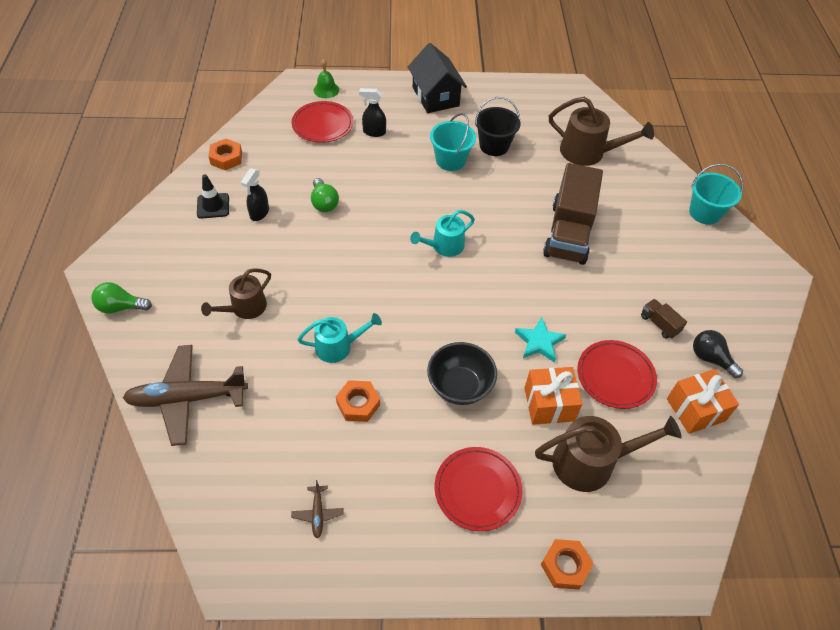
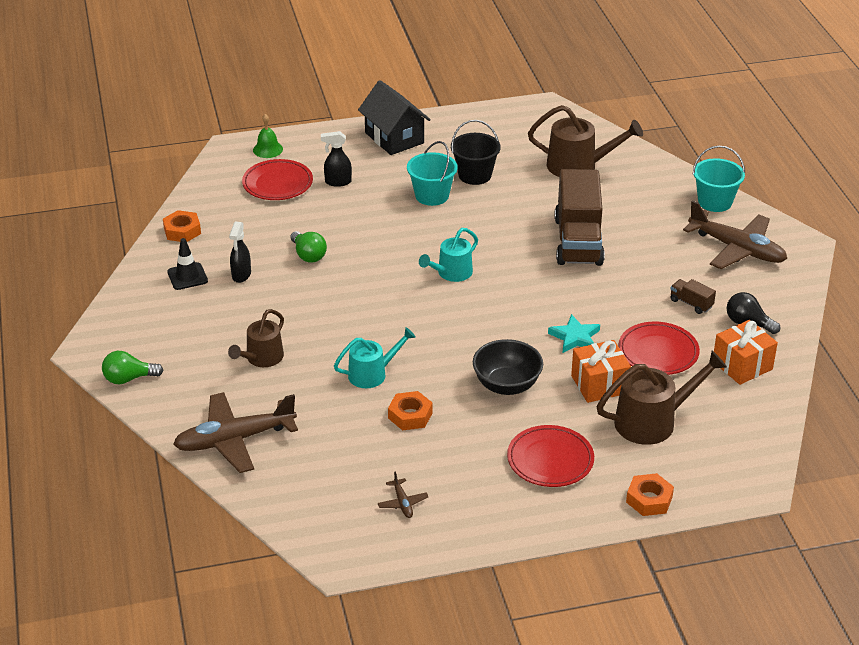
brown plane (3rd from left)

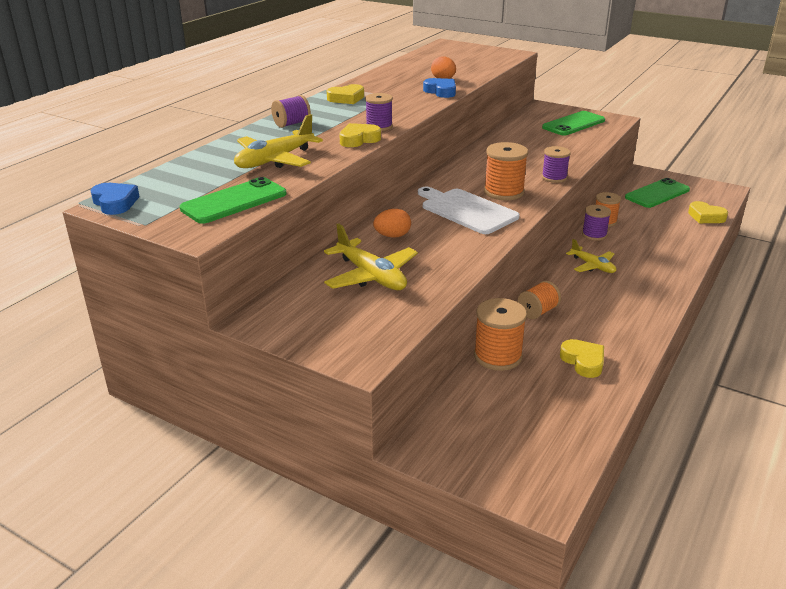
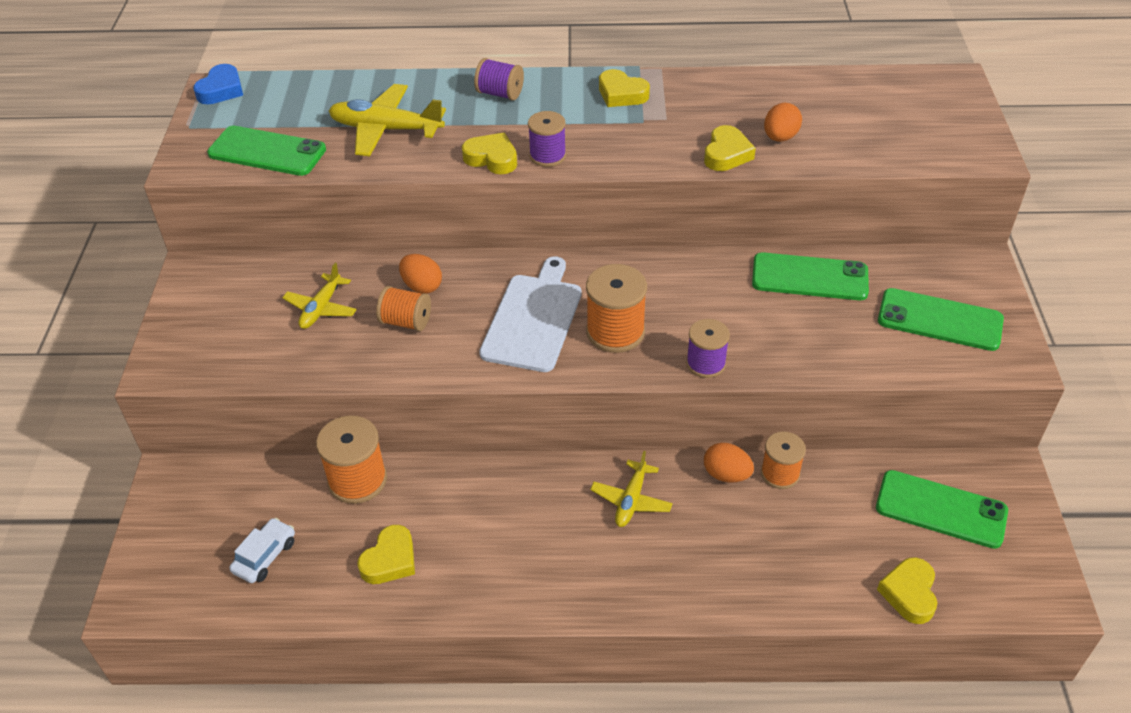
yellow heart (4th from left)
orange egg (2nd from left)
yellow plane (1st from left)
orange spool (2nd from left)
green phone (2nd from left)
white car

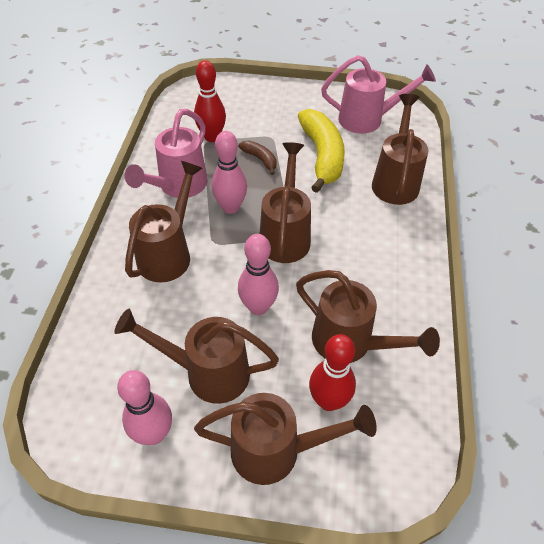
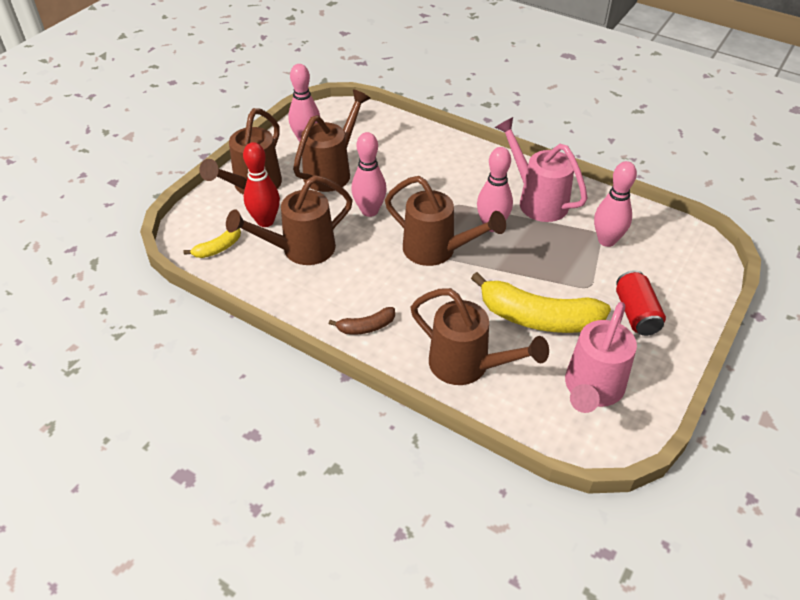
pink bowling pin (4th from left)
brown banana
brown watering can (1st from left in the first image)
yellow banana (1st from left)
red can

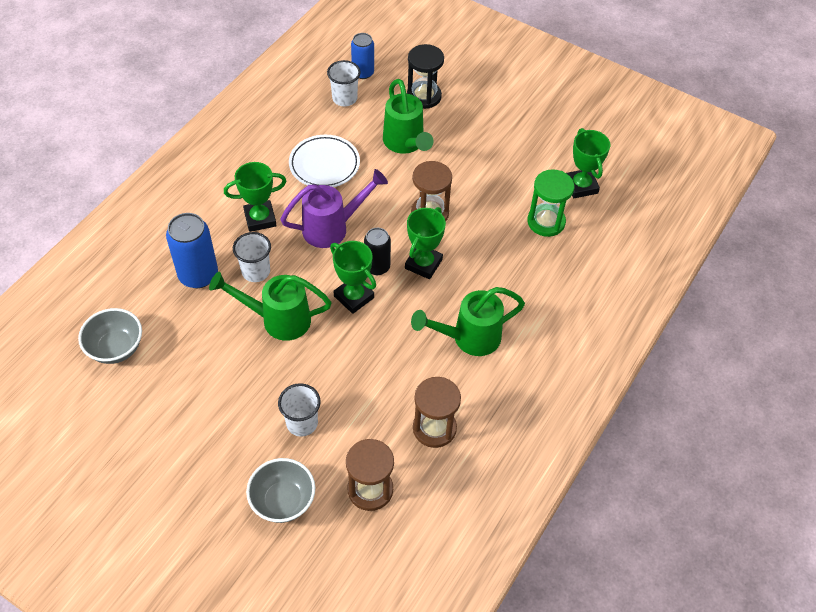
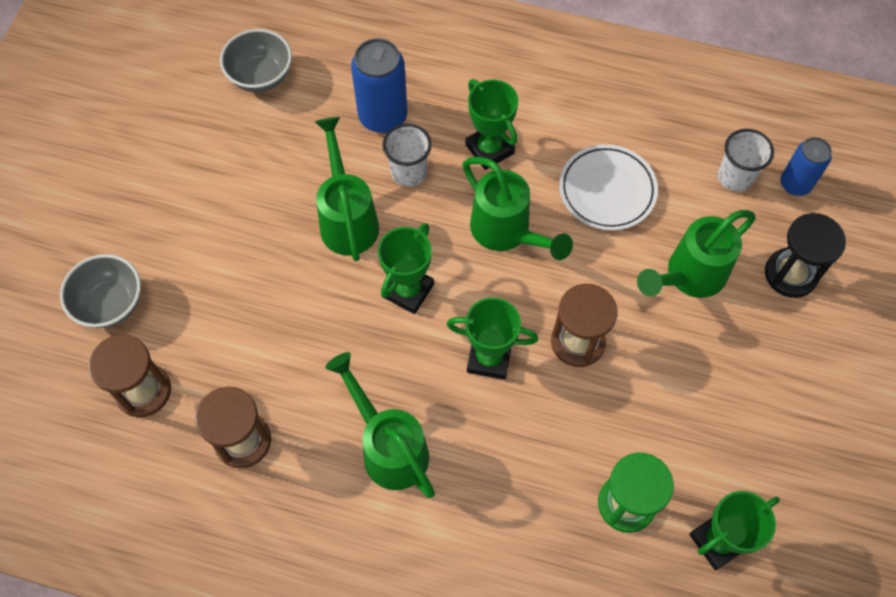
green watering can (3rd from left)
black can
white cup (2nd from left in the first image)

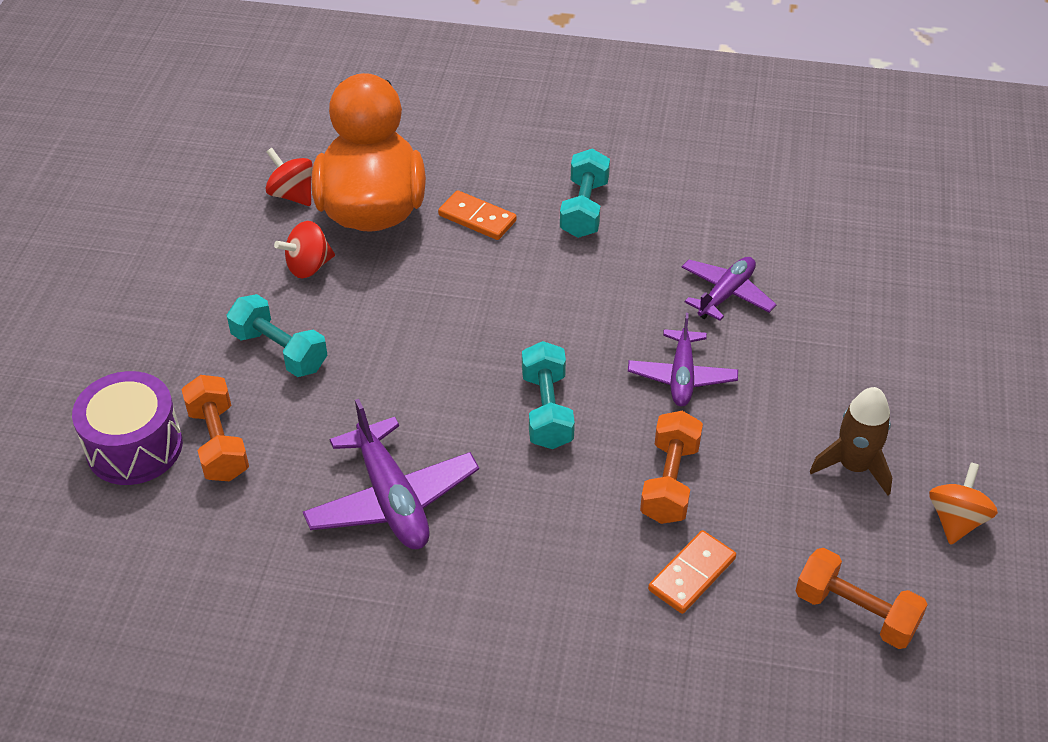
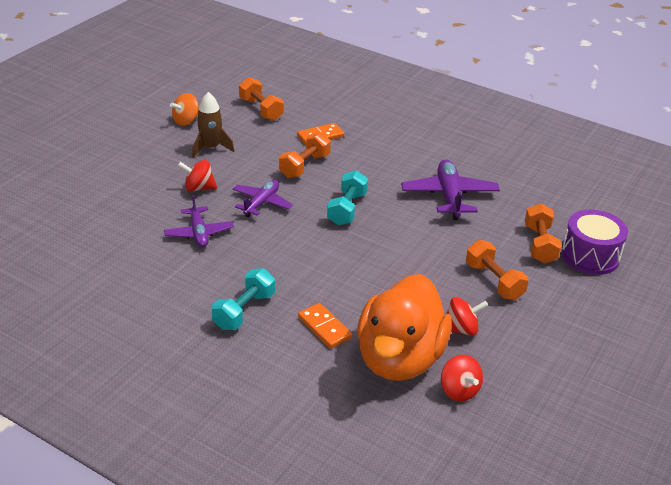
purple plane (1st from left)
orange dumbbell (3rd from left)
red spinning top (1st from left)

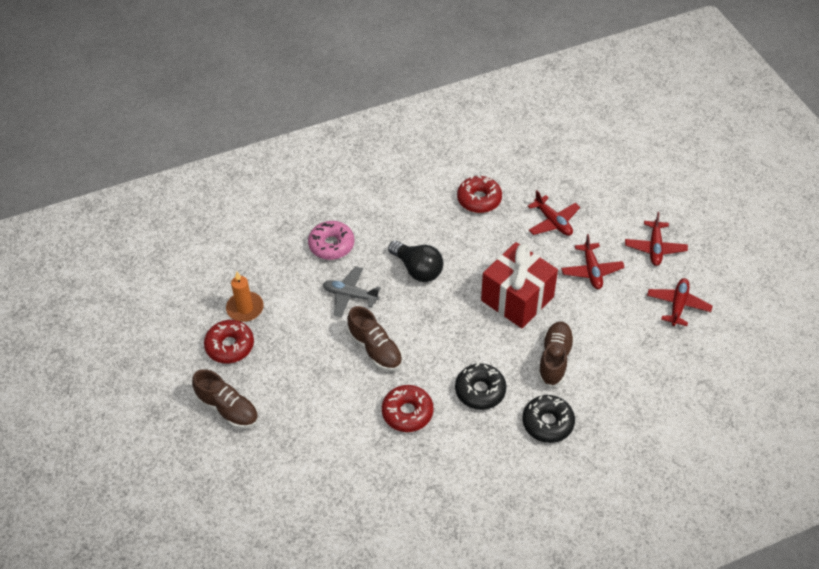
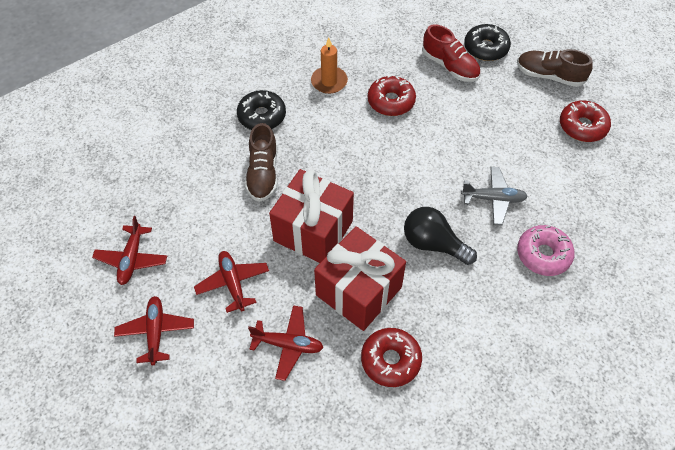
red plane (4th from left)
orange candle
brown shoe (2nd from left in the first image)
black donut (2nd from left)
red shoe
red gift (2nd from left)

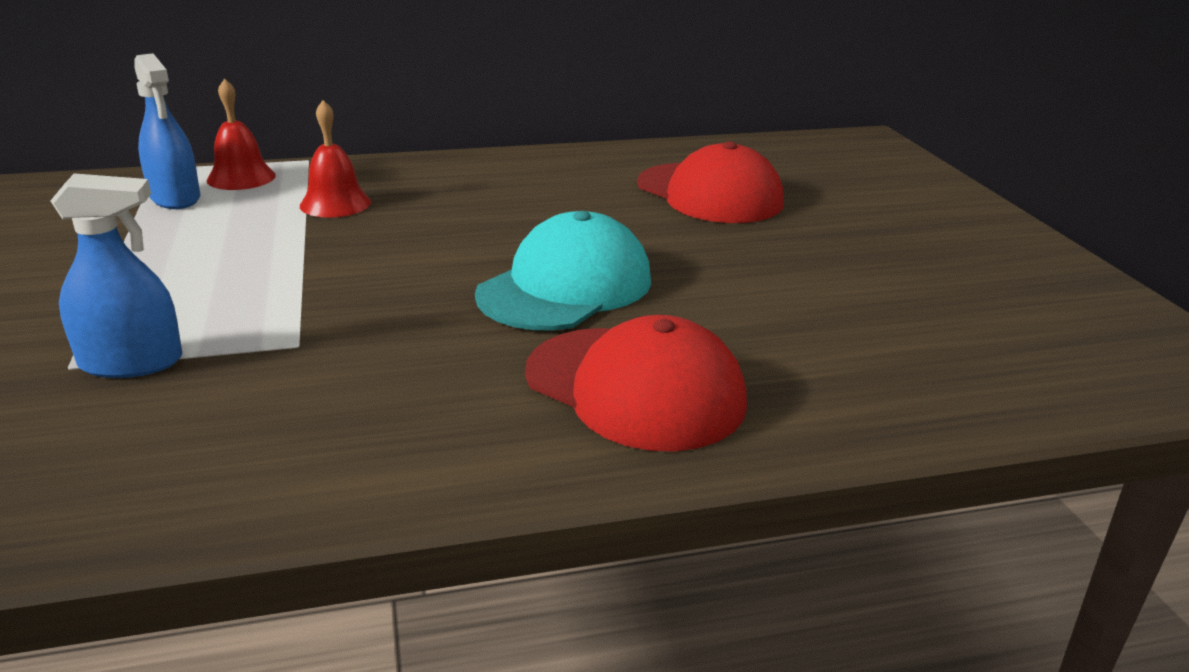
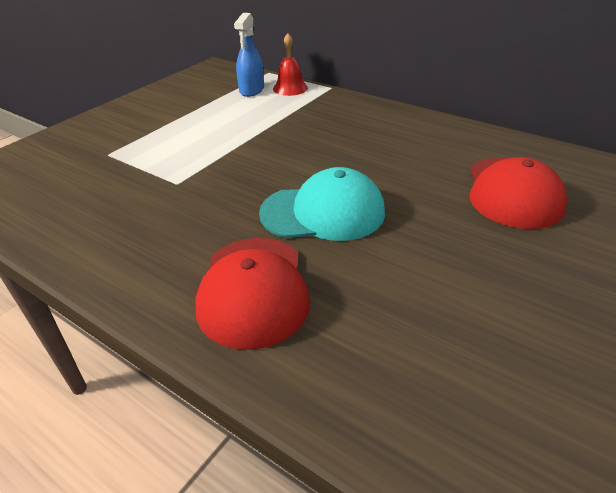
red bell (2nd from left in the first image)
blue spray bottle (1st from left in the first image)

= = =

§ PROBLEM
Exact copy, no pictures. Write out the lines in the entries above, starting with the line with "yellow heart (4th from left)" and going on through the line with "white cup (2nd from left in the first image)", keeping both.

§ WORKED SOLUTION
yellow heart (4th from left)
orange egg (2nd from left)
yellow plane (1st from left)
orange spool (2nd from left)
green phone (2nd from left)
white car

pink bowling pin (4th from left)
brown banana
brown watering can (1st from left in the first image)
yellow banana (1st from left)
red can

green watering can (3rd from left)
black can
white cup (2nd from left in the first image)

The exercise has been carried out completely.